• **PROBLEM DETAILS**
From the line that contains "nothing => jar (green) 258 86 297 143" through the line that contains "nothing => plate (black) 367 325 474 405", output every line of the listing below exactly and leave out all the rest.

• **SUPPLIED ENTRIES**
↓
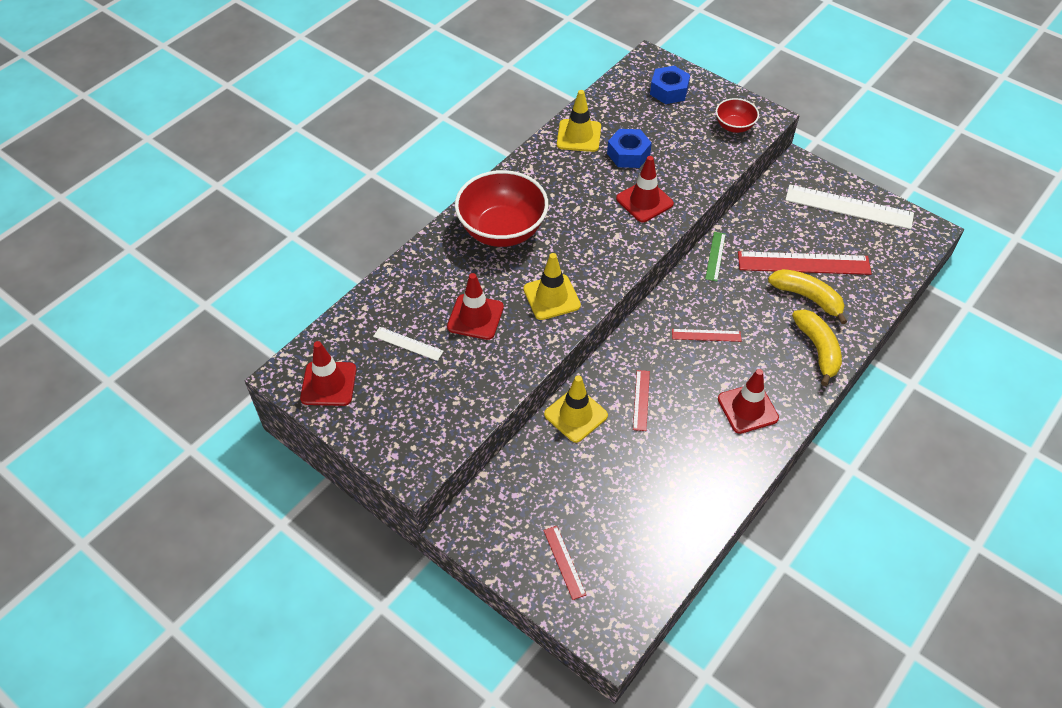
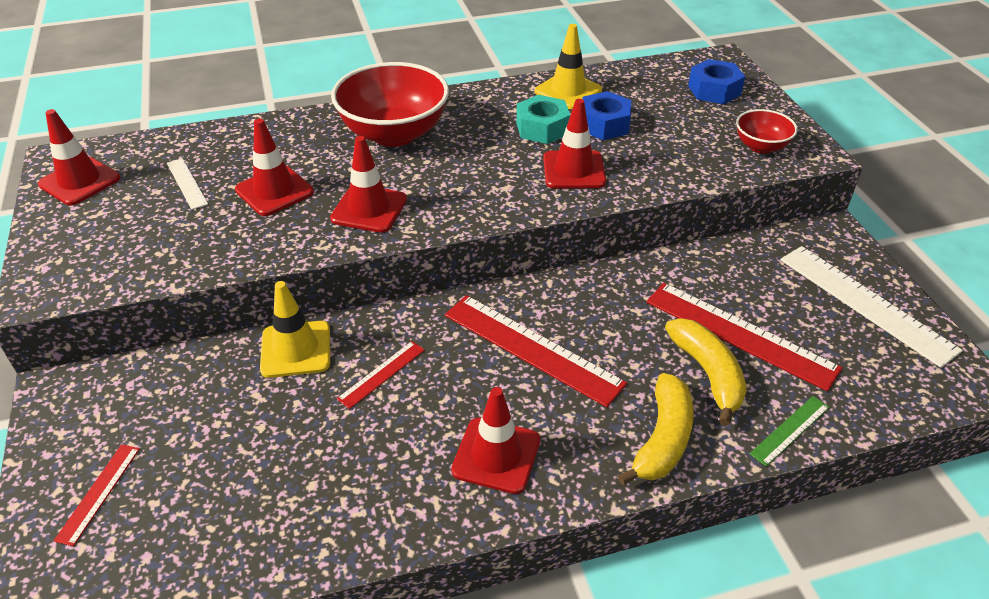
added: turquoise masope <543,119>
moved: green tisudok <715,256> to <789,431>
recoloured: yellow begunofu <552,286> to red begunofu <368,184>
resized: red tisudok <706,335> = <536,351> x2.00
↑
↓
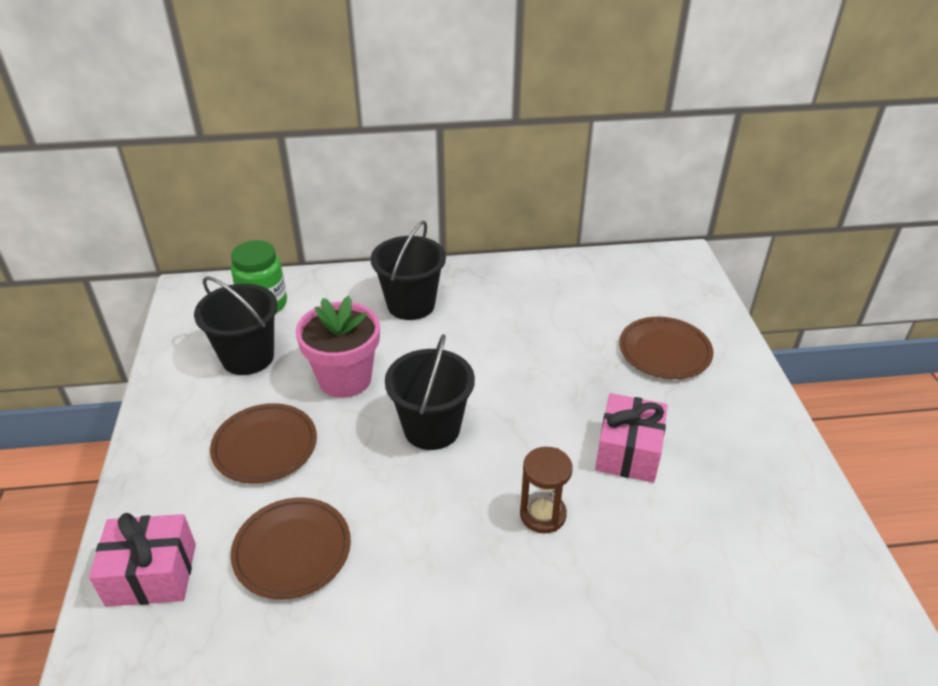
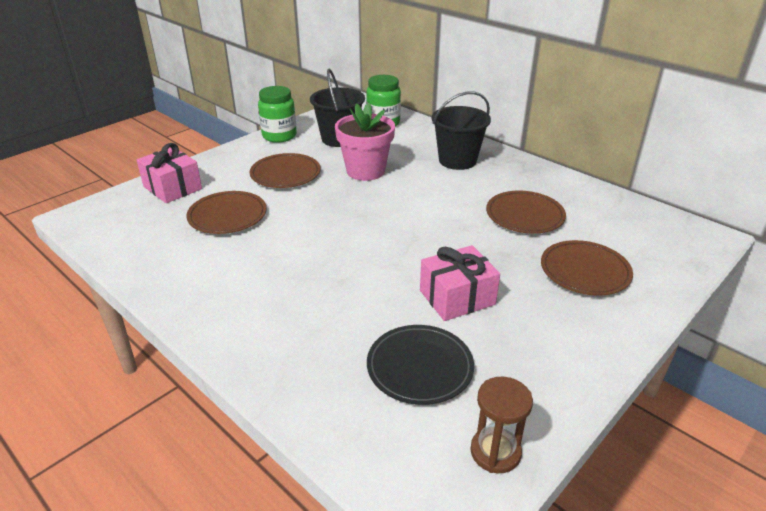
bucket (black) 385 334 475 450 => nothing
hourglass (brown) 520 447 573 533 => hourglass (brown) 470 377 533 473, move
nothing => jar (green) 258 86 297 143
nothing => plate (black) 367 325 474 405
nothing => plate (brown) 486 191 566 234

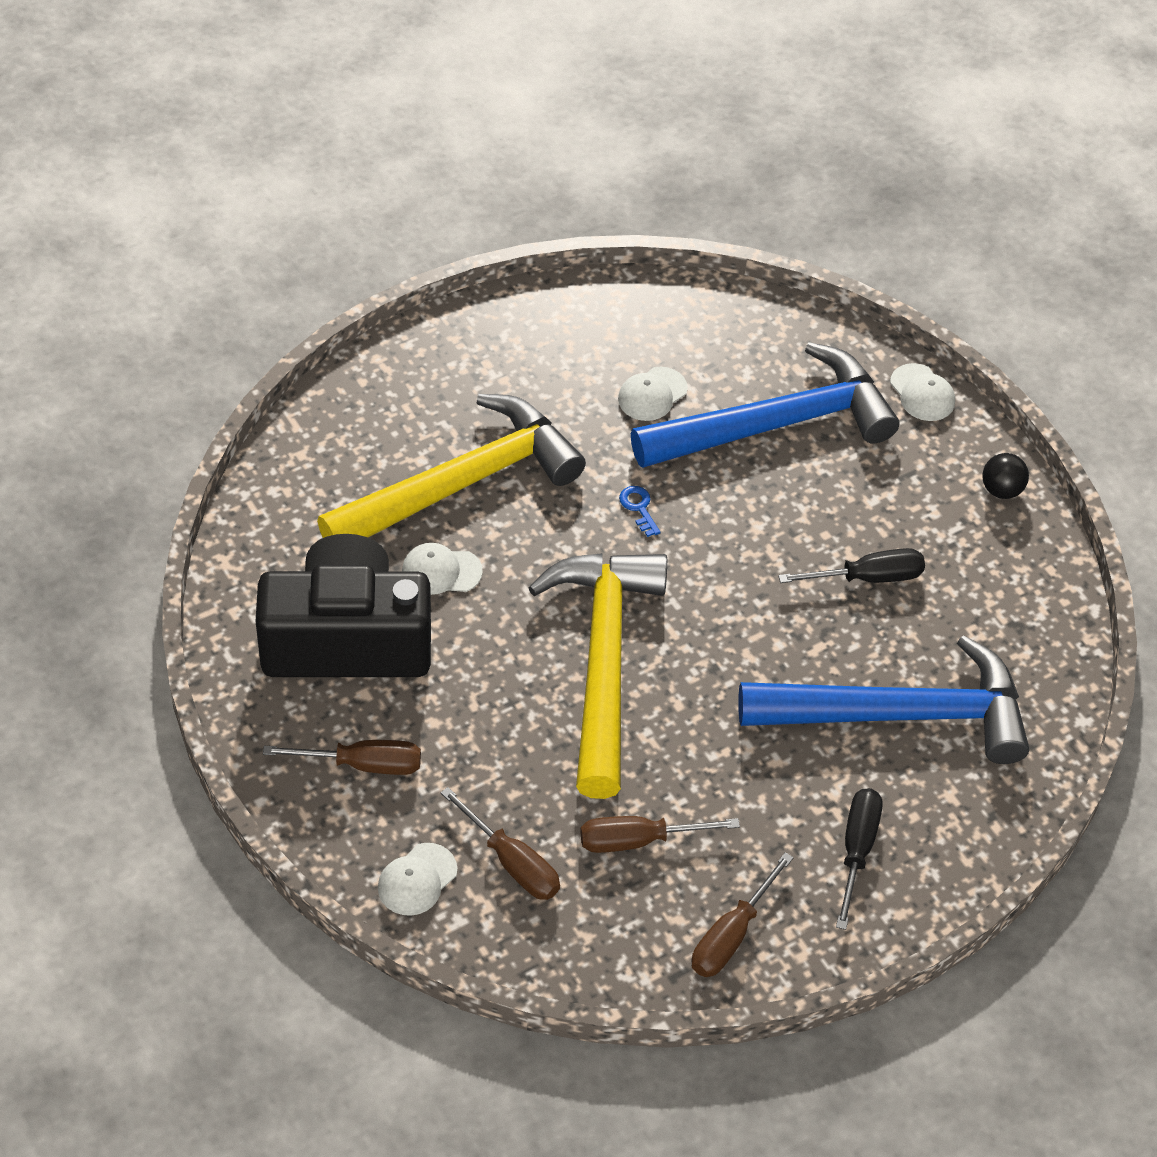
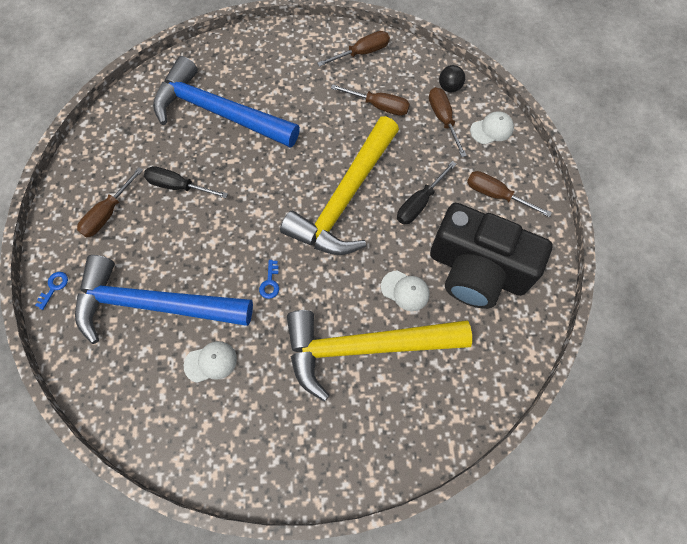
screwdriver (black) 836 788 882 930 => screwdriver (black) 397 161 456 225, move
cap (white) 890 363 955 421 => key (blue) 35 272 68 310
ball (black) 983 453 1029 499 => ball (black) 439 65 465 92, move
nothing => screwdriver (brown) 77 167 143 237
↑
• **OUTPUT**
nothing => jar (green) 258 86 297 143
nothing => plate (black) 367 325 474 405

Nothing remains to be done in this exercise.